Listed entries
====

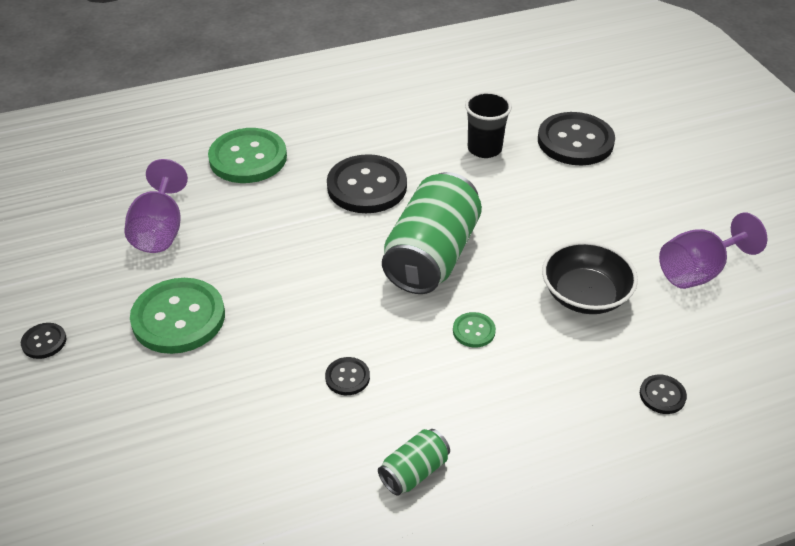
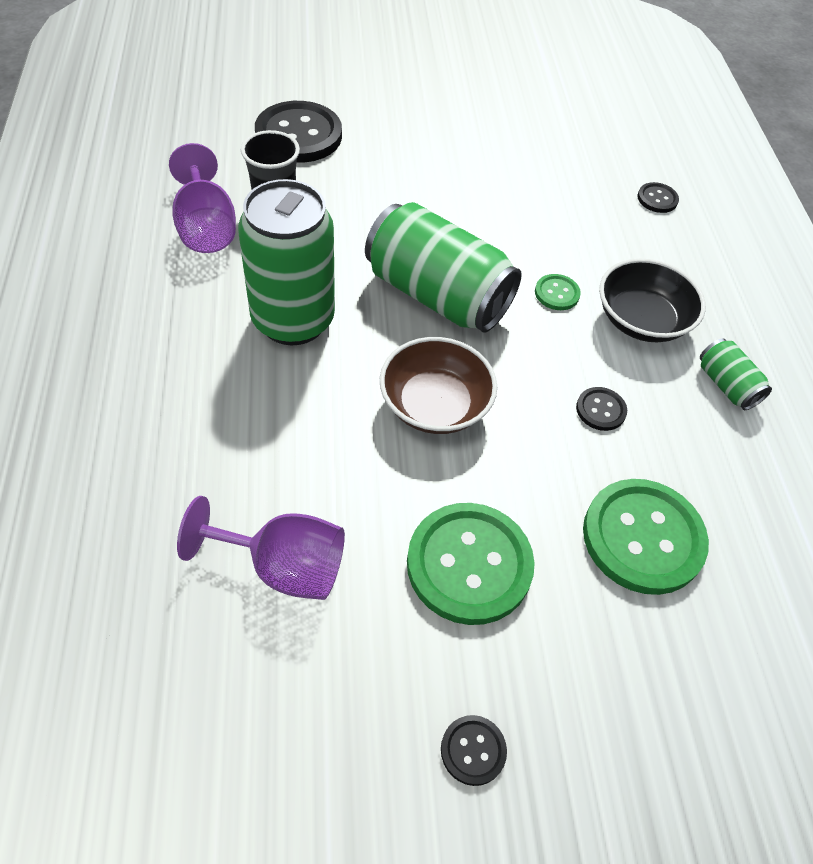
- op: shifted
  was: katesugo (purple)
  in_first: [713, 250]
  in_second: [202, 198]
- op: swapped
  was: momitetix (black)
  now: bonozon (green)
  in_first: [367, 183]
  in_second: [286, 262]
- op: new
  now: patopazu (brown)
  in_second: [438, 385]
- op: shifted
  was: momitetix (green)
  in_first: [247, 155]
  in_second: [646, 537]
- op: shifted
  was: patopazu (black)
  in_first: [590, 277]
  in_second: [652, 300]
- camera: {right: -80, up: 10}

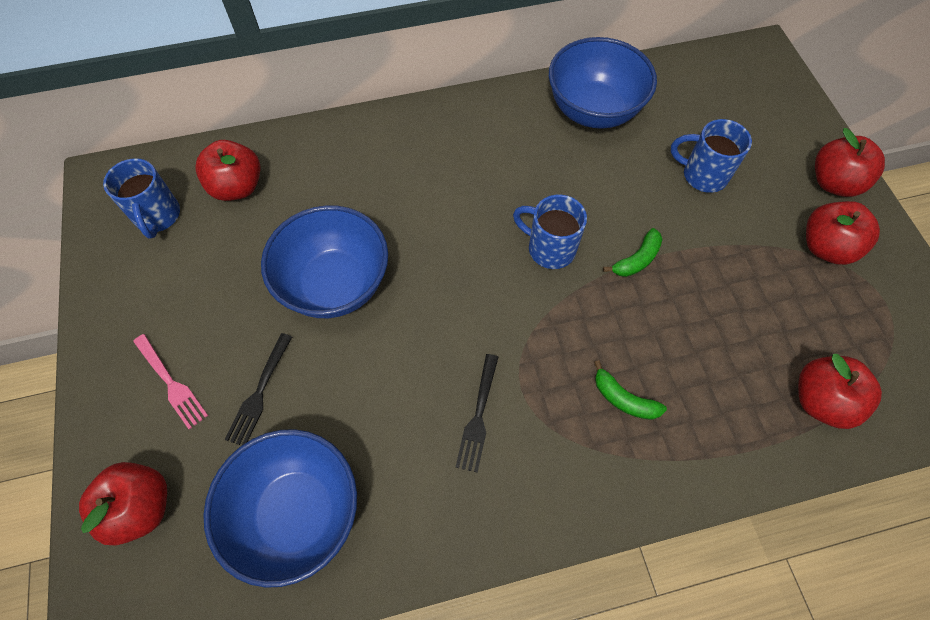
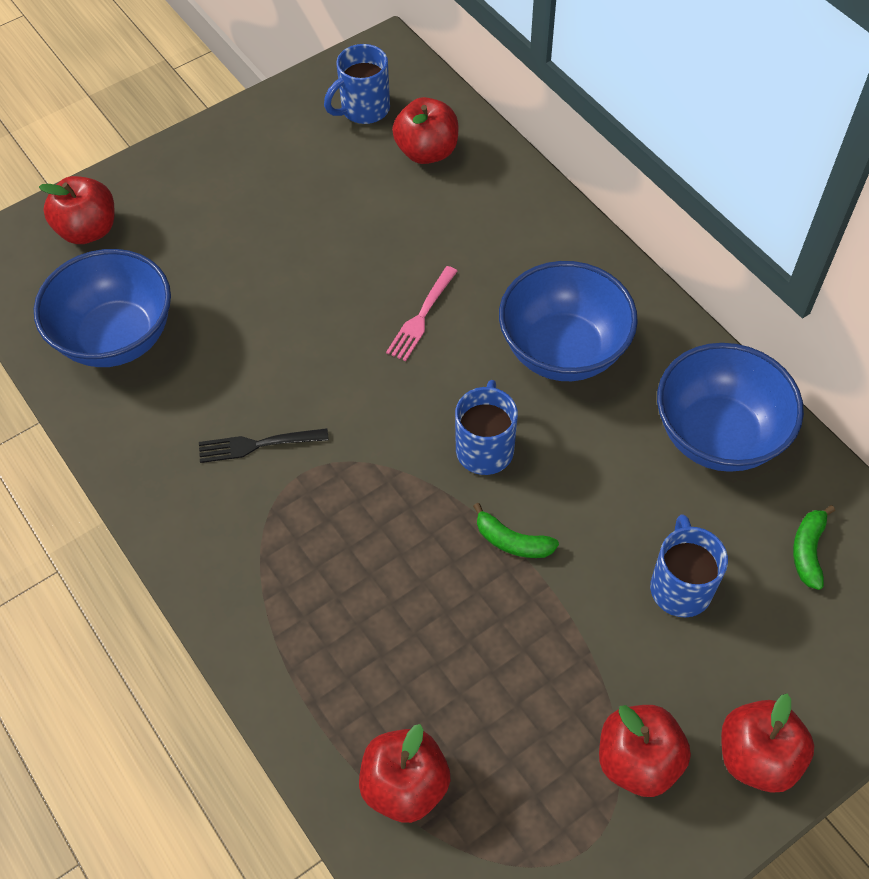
- op: shifted
  was: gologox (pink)
  in_first: [170, 382]
  in_second: [421, 313]
- op: shifted
  was: patopazu (blue)
  in_first: [324, 261]
  in_second: [568, 321]
- op: shifted
  was: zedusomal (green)
  in_first: [630, 390]
  in_second: [814, 547]
- op: gone
  was: gologox (black)
  in_first: [258, 389]
- camera: {right: 70, up: -5}

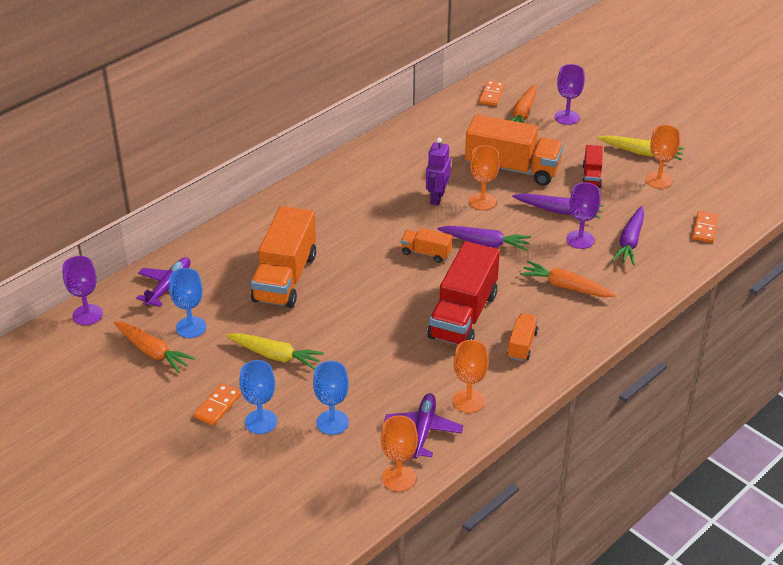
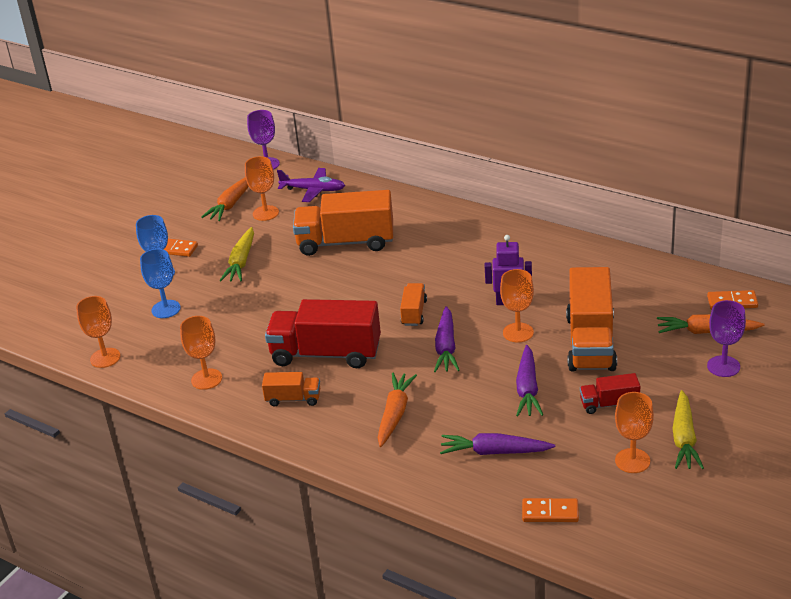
- op: repainted
  was: katesugo (blue)
  now: katesugo (orange)
  in_first: [187, 303]
  in_second: [262, 188]
- op: gone
  was: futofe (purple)
  in_first: [423, 426]
- op: gone
  was: katesugo (purple)
  in_first: [583, 216]
- camera: {right: 80, up: -5}

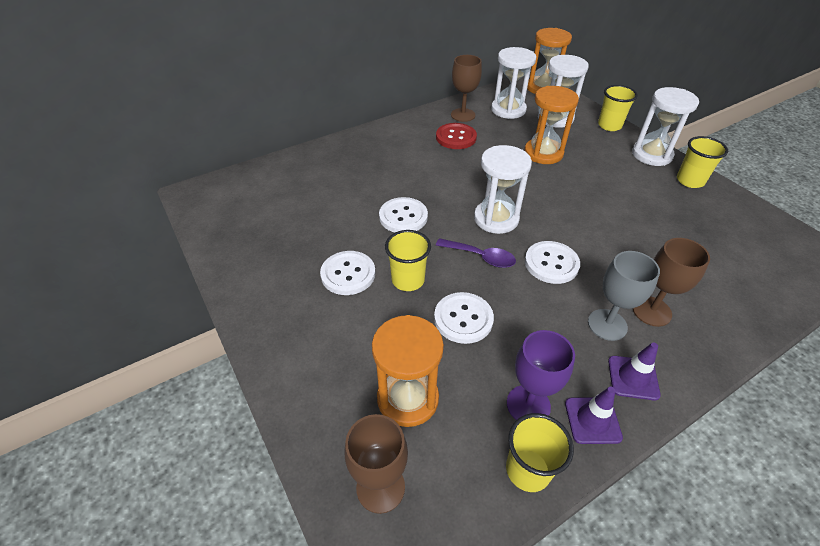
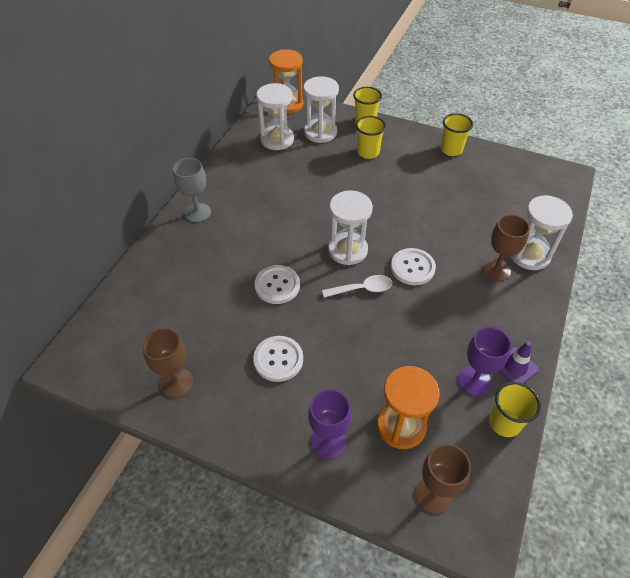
- op: shifted
  was: katesugo (brown)
  in_first: [466, 88]
  in_second: [167, 363]
- op: shifted
  was: katesugo (grey)
  in_first: [624, 296]
  in_second: [192, 190]
- op: new
  now: katesugo (purple)
  in_second: [330, 424]
- op: repainted
  was: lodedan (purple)
  now: lodedan (white)
  in_first: [476, 253]
  in_second: [357, 286]
- op: shifted
  was: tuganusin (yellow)
  in_first: [408, 260]
  in_second: [371, 137]
- op: shifted
  was: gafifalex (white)
  in_first: [665, 126]
  in_second: [542, 232]
- op: gone
  was: momitetix (white)
  in_first: [464, 318]
- op: gone
  was: momitetix (red)
  in_first: [456, 136]
- op: gone
  was: gafifalex (orange)
  in_first: [551, 125]
- op: gone
  was: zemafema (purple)
  in_first: [634, 371]
- camera: {right: -35, up: 5}

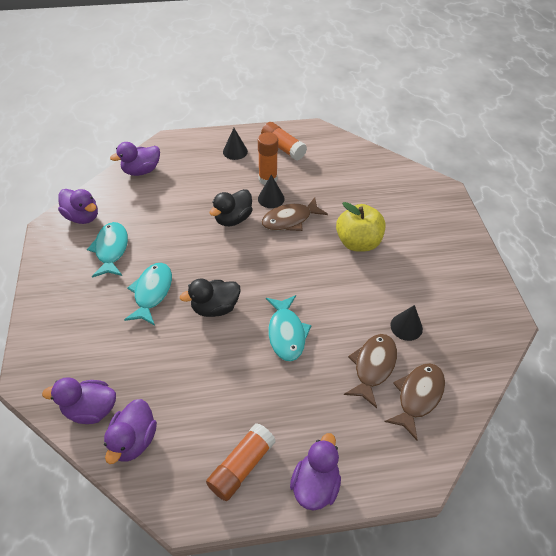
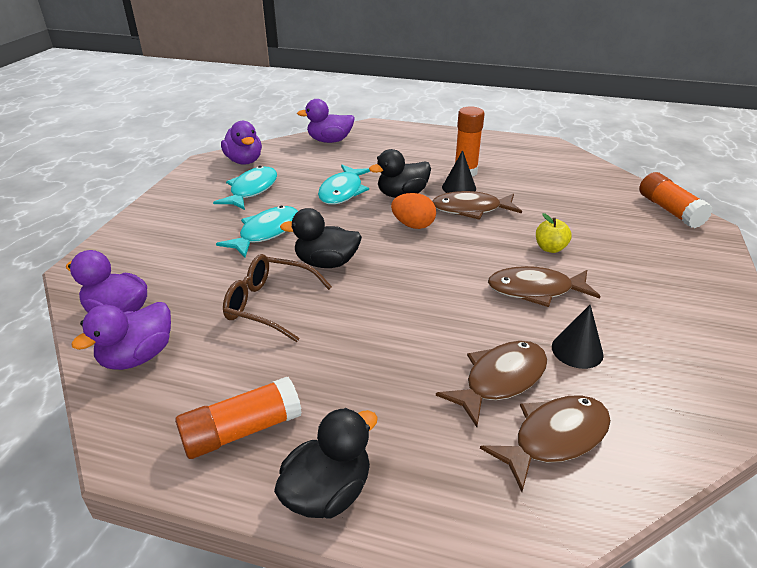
- op: new
  now: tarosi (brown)
  in_second: [277, 298]
- op: repainted
  was: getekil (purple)
  now: getekil (black)
  in_first: [315, 472]
  in_second: [326, 463]
- op: shifted
  was: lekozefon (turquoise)
  in_first: [289, 328]
  in_second: [344, 185]
- op: new
  now: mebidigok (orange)
  in_second: [413, 211]
- op: new
  now: lekozefon (brown)
  in_second: [544, 286]
- op: scaled
  was: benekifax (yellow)
  in_first: [361, 227]
  in_second: [554, 233]
  ratio: 0.51
- op: shifted
  was: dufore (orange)
  in_first: [284, 141]
  in_second: [675, 200]
- op: gone
  was: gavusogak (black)
  in_first: [235, 144]
- camera: {right: 25, up: -15}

====

Exercise description
Line by line, return the listing above exactly, dropping every picture.

Reply to the task
- op: shifted
  was: katesugo (purple)
  in_first: [713, 250]
  in_second: [202, 198]
- op: swapped
  was: momitetix (black)
  now: bonozon (green)
  in_first: [367, 183]
  in_second: [286, 262]
- op: new
  now: patopazu (brown)
  in_second: [438, 385]
- op: shifted
  was: momitetix (green)
  in_first: [247, 155]
  in_second: [646, 537]
- op: shifted
  was: patopazu (black)
  in_first: [590, 277]
  in_second: [652, 300]
- camera: {right: -80, up: 10}

- op: shifted
  was: gologox (pink)
  in_first: [170, 382]
  in_second: [421, 313]
- op: shifted
  was: patopazu (blue)
  in_first: [324, 261]
  in_second: [568, 321]
- op: shifted
  was: zedusomal (green)
  in_first: [630, 390]
  in_second: [814, 547]
- op: gone
  was: gologox (black)
  in_first: [258, 389]
- camera: {right: 70, up: -5}

- op: repainted
  was: katesugo (blue)
  now: katesugo (orange)
  in_first: [187, 303]
  in_second: [262, 188]
- op: gone
  was: futofe (purple)
  in_first: [423, 426]
- op: gone
  was: katesugo (purple)
  in_first: [583, 216]
- camera: {right: 80, up: -5}

- op: shifted
  was: katesugo (brown)
  in_first: [466, 88]
  in_second: [167, 363]
- op: shifted
  was: katesugo (grey)
  in_first: [624, 296]
  in_second: [192, 190]
- op: new
  now: katesugo (purple)
  in_second: [330, 424]
- op: repainted
  was: lodedan (purple)
  now: lodedan (white)
  in_first: [476, 253]
  in_second: [357, 286]
- op: shifted
  was: tuganusin (yellow)
  in_first: [408, 260]
  in_second: [371, 137]
- op: shifted
  was: gafifalex (white)
  in_first: [665, 126]
  in_second: [542, 232]
- op: gone
  was: momitetix (white)
  in_first: [464, 318]
- op: gone
  was: momitetix (red)
  in_first: [456, 136]
- op: gone
  was: gafifalex (orange)
  in_first: [551, 125]
- op: gone
  was: zemafema (purple)
  in_first: [634, 371]
- camera: {right: -35, up: 5}

- op: new
  now: tarosi (brown)
  in_second: [277, 298]
- op: repainted
  was: getekil (purple)
  now: getekil (black)
  in_first: [315, 472]
  in_second: [326, 463]
- op: shifted
  was: lekozefon (turquoise)
  in_first: [289, 328]
  in_second: [344, 185]
- op: new
  now: mebidigok (orange)
  in_second: [413, 211]
- op: new
  now: lekozefon (brown)
  in_second: [544, 286]
- op: scaled
  was: benekifax (yellow)
  in_first: [361, 227]
  in_second: [554, 233]
  ratio: 0.51
- op: shifted
  was: dufore (orange)
  in_first: [284, 141]
  in_second: [675, 200]
- op: gone
  was: gavusogak (black)
  in_first: [235, 144]
- camera: {right: 25, up: -15}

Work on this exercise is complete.